Collected data entries

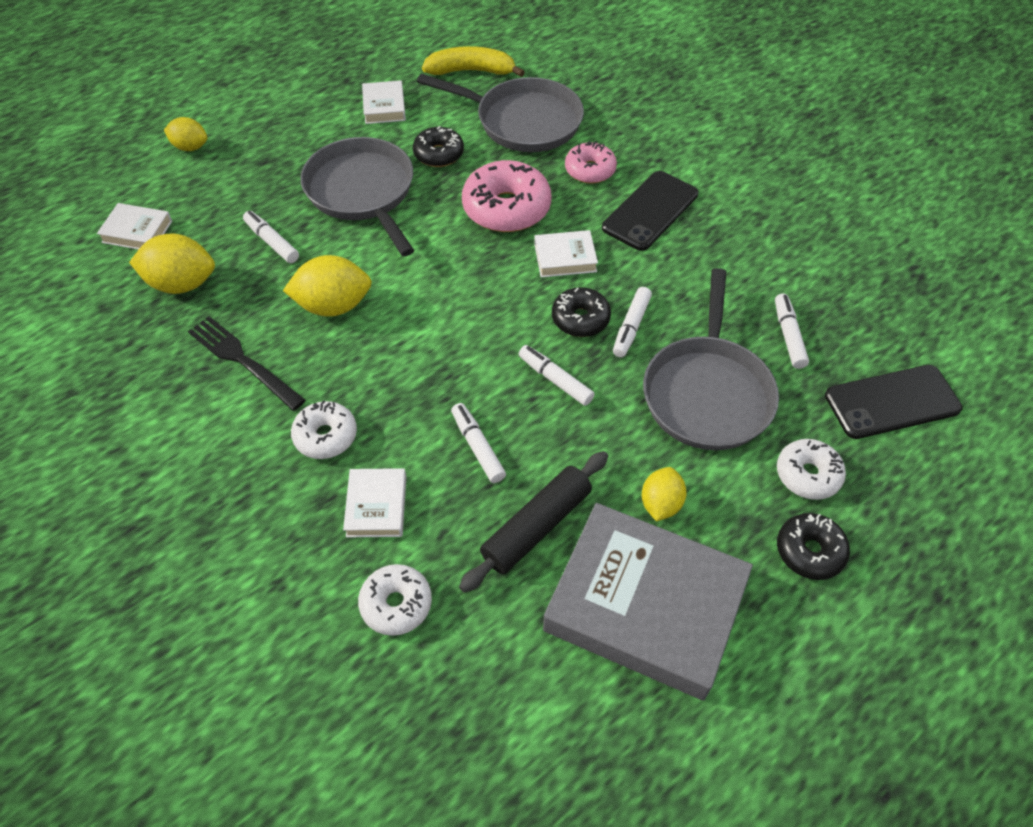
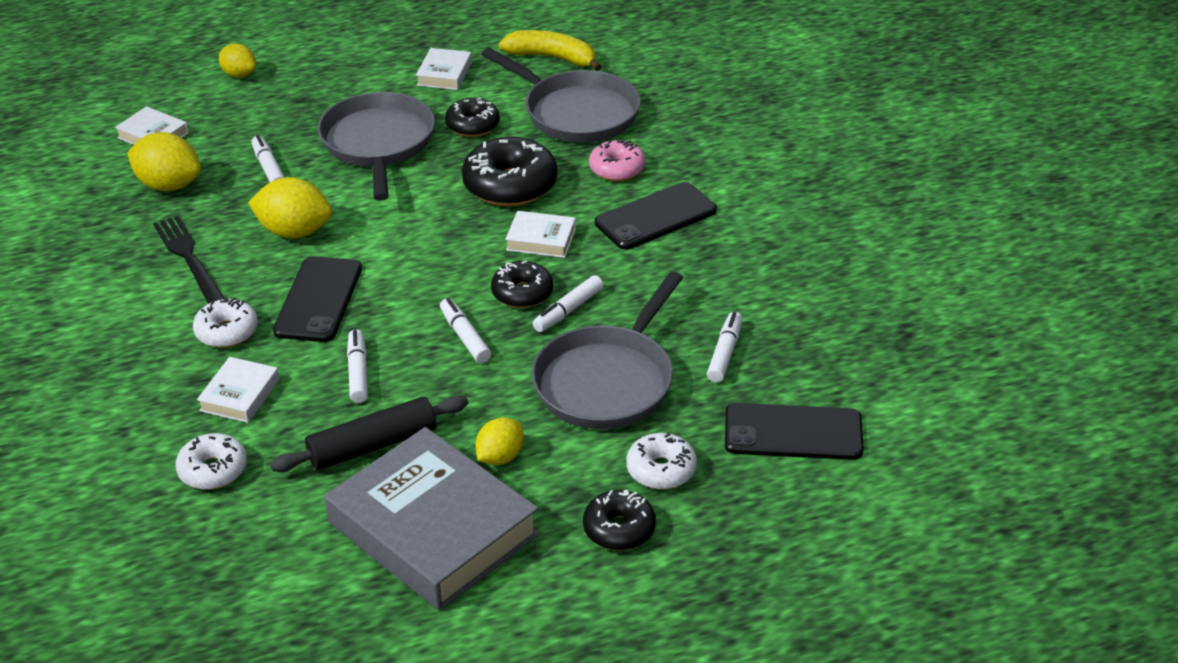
camera: 20 degrees right, 15 degrees down
pink donut [462,160,552,232] -> black donut [462,137,558,206]
none -> black phone [273,256,362,342]

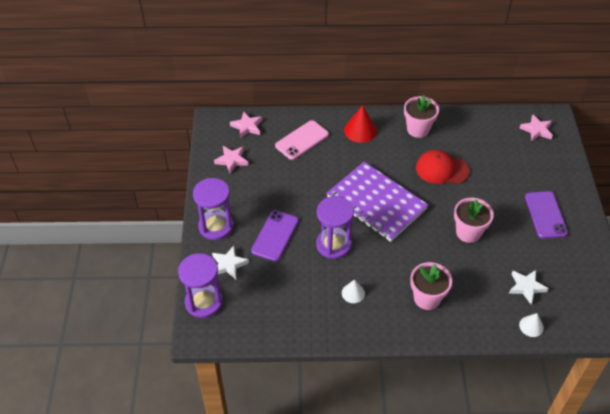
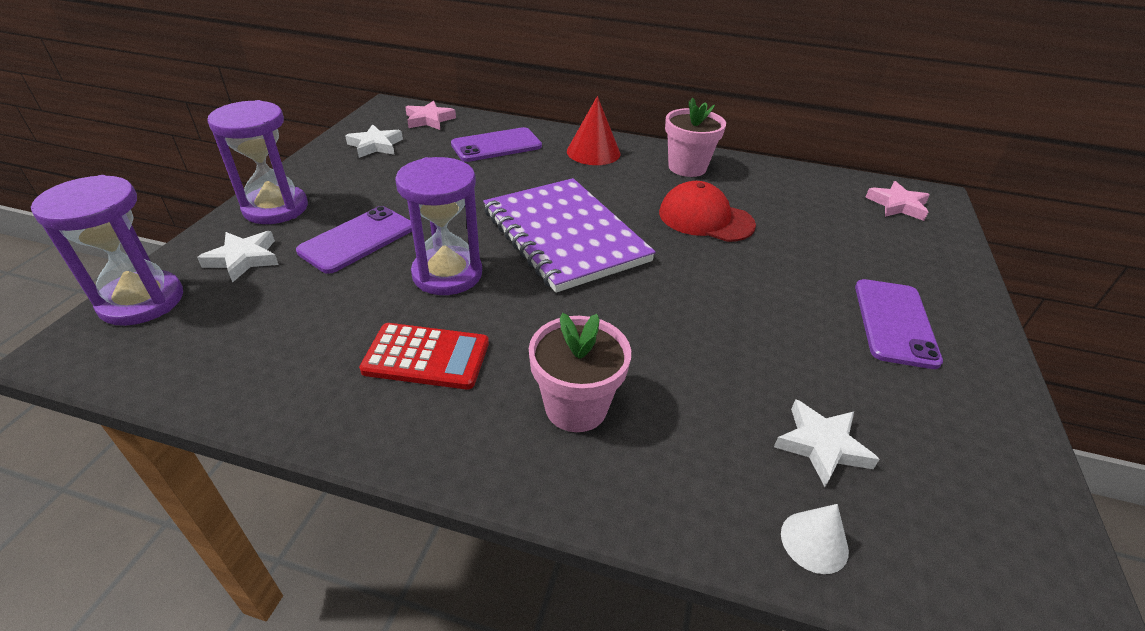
camera: 15 degrees right, 10 degrees down
pink star [214,146,248,174] -> white star [345,124,403,158]
pink phone [275,120,329,160] -> purple phone [451,127,542,162]
white cone [342,280,365,303] -> red calculator [359,323,489,389]
pink flower pot [454,198,494,243] -> none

### What you will do
Copy out every line of the data that includes "white".

### Your response
pink star [214,146,248,174] -> white star [345,124,403,158]
white cone [342,280,365,303] -> red calculator [359,323,489,389]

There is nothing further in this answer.